-- Records for this exercise follows --
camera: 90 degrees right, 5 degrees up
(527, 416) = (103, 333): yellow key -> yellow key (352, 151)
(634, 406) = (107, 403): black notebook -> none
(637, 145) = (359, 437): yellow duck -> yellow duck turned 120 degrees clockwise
-- Records for this exercise concluded --
-- Records for this exercise follows --
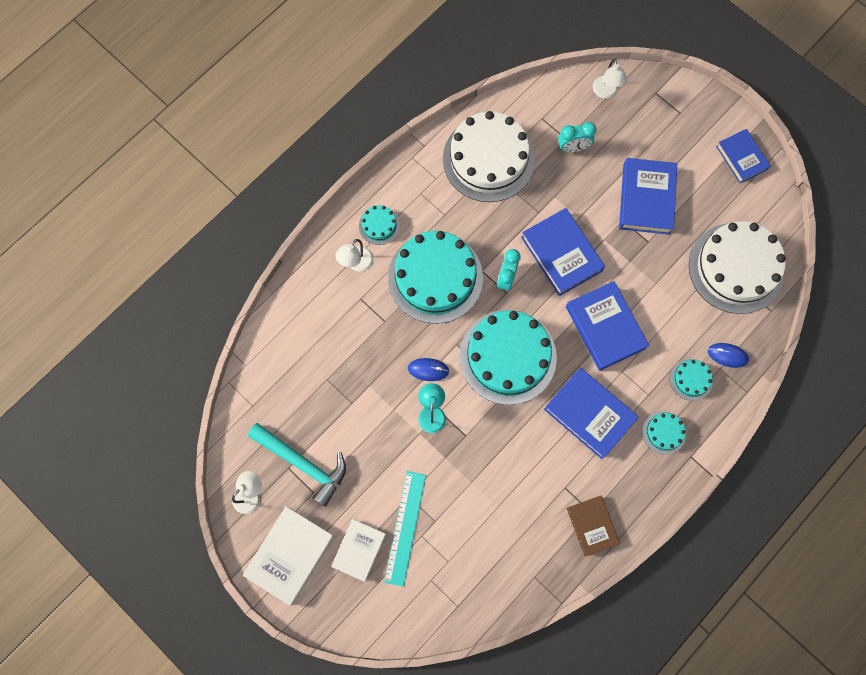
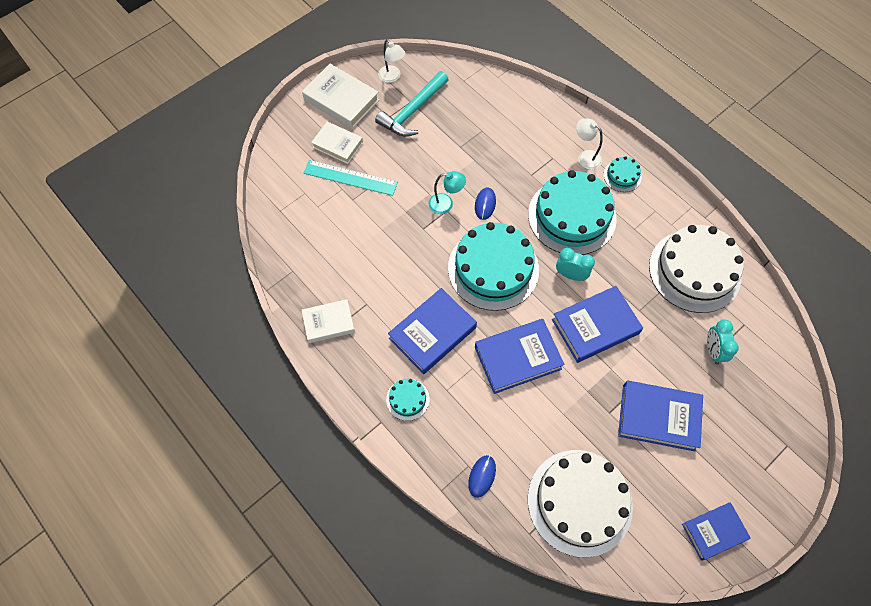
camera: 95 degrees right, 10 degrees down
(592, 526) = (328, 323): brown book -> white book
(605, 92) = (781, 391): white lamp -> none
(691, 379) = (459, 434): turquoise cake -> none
-- Records for this exercise concluded --
-- Records for this exercise follows --
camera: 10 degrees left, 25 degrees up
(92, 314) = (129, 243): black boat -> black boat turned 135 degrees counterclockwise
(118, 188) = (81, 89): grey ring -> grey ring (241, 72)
-- Records for this exercise concluded --
▸ **What is required**
Could you restate, word for word, the lines above from the one with "camera: 95 degrees right, 10 degrees down" to the one with "(691, 379) = (459, 434): turquoise", both included?

▸ **Result below**
camera: 95 degrees right, 10 degrees down
(592, 526) = (328, 323): brown book -> white book
(605, 92) = (781, 391): white lamp -> none
(691, 379) = (459, 434): turquoise cake -> none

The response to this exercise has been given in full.